THE TASK: Could you turn the lines below into a Markdown table with two columns, "Row" for the row number and "Line" for the line itself? Leave out blank lines and the pictures.
— begin —
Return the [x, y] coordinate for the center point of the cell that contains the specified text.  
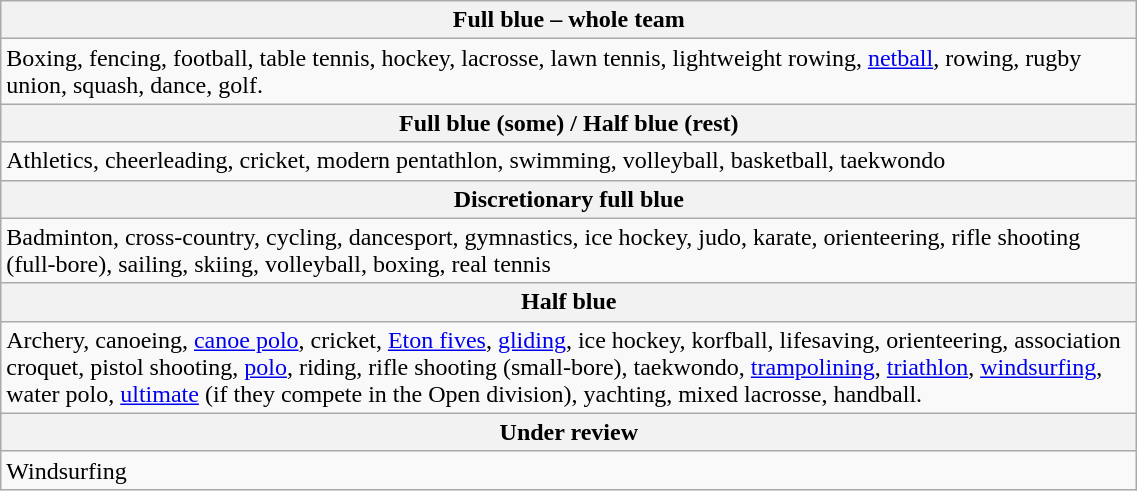
Half blue [569, 302]
Boxing, fencing, football, table tennis, hockey, lacrosse, lawn tennis, lightweight rowing, netball, rowing, rugby union, squash, dance, golf. [569, 72]
Discretionary full blue [569, 199]
Athletics, cheerleading, cricket, modern pentathlon, swimming, volleyball, basketball, taekwondo [569, 161]
Under review [569, 432]
Windsurfing [569, 470]
Full blue – whole team [569, 20]
Full blue (some) / Half blue (rest) [569, 123]
Return the [X, Y] coordinate for the center point of the cell that contains the specified text.  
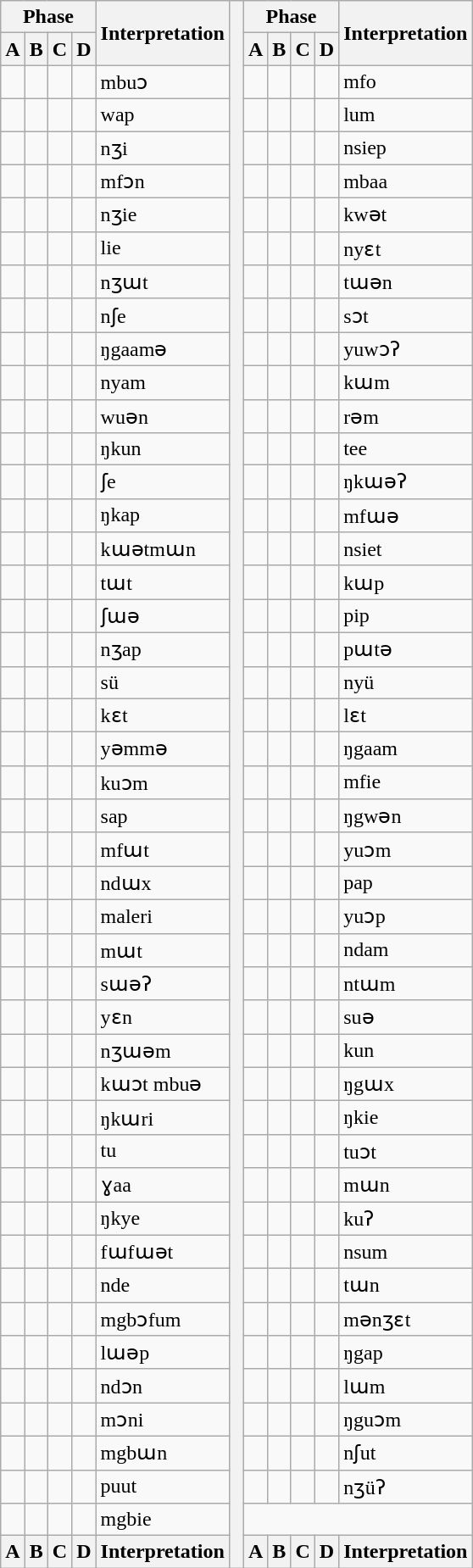
mfɯə [405, 515]
kwət [405, 215]
pɯtə [405, 649]
mɯt [163, 950]
mbuɔ [163, 82]
tɯn [405, 1286]
ŋkɯəʔ [405, 482]
lum [405, 114]
kɯɔt mbuə [163, 1084]
sü [163, 682]
rəm [405, 416]
yɛn [163, 1017]
tɯt [163, 582]
pip [405, 616]
mbaa [405, 181]
yuɔp [405, 916]
mfo [405, 82]
tɯən [405, 282]
mɔni [163, 1420]
nsiet [405, 549]
ndɯx [163, 883]
sɔt [405, 315]
mfɔn [163, 181]
ndam [405, 950]
nʃut [405, 1453]
lɛt [405, 715]
ŋgwən [405, 816]
suə [405, 1017]
puut [163, 1487]
kuʔ [405, 1219]
maleri [163, 916]
ŋgɯx [405, 1084]
tee [405, 449]
ŋgaamə [163, 349]
kɯp [405, 582]
kɯm [405, 382]
ɣaa [163, 1185]
ŋkun [163, 449]
nsiep [405, 147]
mgbɯn [163, 1453]
kun [405, 1051]
yuɔm [405, 849]
ŋkap [163, 515]
ʃe [163, 482]
nʒɯəm [163, 1051]
mənʒɛt [405, 1319]
kɛt [163, 715]
nʒi [163, 147]
wuən [163, 416]
nyɛt [405, 248]
nʃe [163, 315]
pap [405, 883]
mfie [405, 782]
nʒap [163, 649]
nʒɯt [163, 282]
nyü [405, 682]
lie [163, 248]
ndɔn [163, 1386]
fɯfɯət [163, 1252]
nʒie [163, 215]
yuwɔʔ [405, 349]
nde [163, 1286]
kuɔm [163, 782]
lɯm [405, 1386]
nʒüʔ [405, 1487]
lɯəp [163, 1353]
kɯətmɯn [163, 549]
sɯəʔ [163, 984]
ŋkie [405, 1118]
wap [163, 114]
ʃɯə [163, 616]
nyam [163, 382]
ŋkye [163, 1219]
ŋguɔm [405, 1420]
mɯn [405, 1185]
ŋkɯri [163, 1118]
tuɔt [405, 1151]
ntɯm [405, 984]
ŋgaam [405, 749]
nsum [405, 1252]
yəmmə [163, 749]
ŋgap [405, 1353]
mgbɔfum [163, 1319]
tu [163, 1151]
mfɯt [163, 849]
mgbie [163, 1520]
sap [163, 816]
Search for the cell housing the specified text and yield its [x, y] center coordinate. 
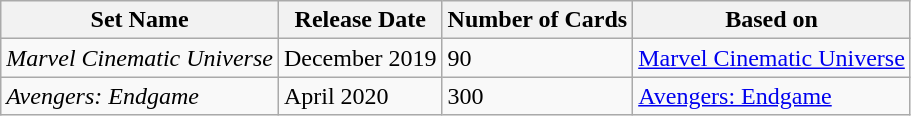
— end —
ANSWER:
| Row | Line |
|---|---|
| 1 | Return the [x, y] coordinate for the center point of the cell that contains the specified text.   |
| 2 | Half blue [569, 302] |
| 3 | Boxing, fencing, football, table tennis, hockey, lacrosse, lawn tennis, lightweight rowing, netball, rowing, rugby union, squash, dance, golf. [569, 72] |
| 4 | Discretionary full blue [569, 199] |
| 5 | Athletics, cheerleading, cricket, modern pentathlon, swimming, volleyball, basketball, taekwondo [569, 161] |
| 6 | Under review [569, 432] |
| 7 | Windsurfing [569, 470] |
| 8 | Full blue – whole team [569, 20] |
| 9 | Full blue (some) / Half blue (rest) [569, 123] |
| 10 | Return the [X, Y] coordinate for the center point of the cell that contains the specified text.   |
| 11 | mfɯə [405, 515] |
| 12 | kwət [405, 215] |
| 13 | pɯtə [405, 649] |
| 14 | mɯt [163, 950] |
| 15 | mbuɔ [163, 82] |
| 16 | tɯn [405, 1286] |
| 17 | ŋkɯəʔ [405, 482] |
| 18 | lum [405, 114] |
| 19 | kɯɔt mbuə [163, 1084] |
| 20 | sü [163, 682] |
| 21 | rəm [405, 416] |
| 22 | yɛn [163, 1017] |
| 23 | tɯt [163, 582] |
| 24 | pip [405, 616] |
| 25 | mbaa [405, 181] |
| 26 | yuɔp [405, 916] |
| 27 | mfo [405, 82] |
| 28 | tɯən [405, 282] |
| 29 | mɔni [163, 1420] |
| 30 | nsiet [405, 549] |
| 31 | ndɯx [163, 883] |
| 32 | sɔt [405, 315] |
| 33 | mfɔn [163, 181] |
| 34 | ndam [405, 950] |
| 35 | nʃut [405, 1453] |
| 36 | lɛt [405, 715] |
| 37 | ŋgwən [405, 816] |
| 38 | suə [405, 1017] |
| 39 | puut [163, 1487] |
| 40 | kuʔ [405, 1219] |
| 41 | maleri [163, 916] |
| 42 | ŋgɯx [405, 1084] |
| 43 | tee [405, 449] |
| 44 | ŋgaamə [163, 349] |
| 45 | kɯp [405, 582] |
| 46 | kɯm [405, 382] |
| 47 | ɣaa [163, 1185] |
| 48 | ŋkun [163, 449] |
| 49 | nsiep [405, 147] |
| 50 | mgbɯn [163, 1453] |
| 51 | kun [405, 1051] |
| 52 | yuɔm [405, 849] |
| 53 | ŋkap [163, 515] |
| 54 | ʃe [163, 482] |
| 55 | nʒɯəm [163, 1051] |
| 56 | mənʒɛt [405, 1319] |
| 57 | kɛt [163, 715] |
| 58 | nʒi [163, 147] |
| 59 | wuən [163, 416] |
| 60 | nyɛt [405, 248] |
| 61 | nʃe [163, 315] |
| 62 | pap [405, 883] |
| 63 | mfie [405, 782] |
| 64 | nʒap [163, 649] |
| 65 | nʒɯt [163, 282] |
| 66 | nyü [405, 682] |
| 67 | lie [163, 248] |
| 68 | ndɔn [163, 1386] |
| 69 | fɯfɯət [163, 1252] |
| 70 | nʒie [163, 215] |
| 71 | yuwɔʔ [405, 349] |
| 72 | nde [163, 1286] |
| 73 | kuɔm [163, 782] |
| 74 | lɯm [405, 1386] |
| 75 | nʒüʔ [405, 1487] |
| 76 | lɯəp [163, 1353] |
| 77 | kɯətmɯn [163, 549] |
| 78 | sɯəʔ [163, 984] |
| 79 | ŋkie [405, 1118] |
| 80 | wap [163, 114] |
| 81 | ʃɯə [163, 616] |
| 82 | nyam [163, 382] |
| 83 | ŋkye [163, 1219] |
| 84 | ŋguɔm [405, 1420] |
| 85 | mɯn [405, 1185] |
| 86 | ŋkɯri [163, 1118] |
| 87 | tuɔt [405, 1151] |
| 88 | ntɯm [405, 984] |
| 89 | ŋgaam [405, 749] |
| 90 | nsum [405, 1252] |
| 91 | yəmmə [163, 749] |
| 92 | ŋgap [405, 1353] |
| 93 | mgbɔfum [163, 1319] |
| 94 | tu [163, 1151] |
| 95 | mfɯt [163, 849] |
| 96 | mgbie [163, 1520] |
| 97 | sap [163, 816] |
| 98 | Search for the cell housing the specified text and yield its [x, y] center coordinate.  |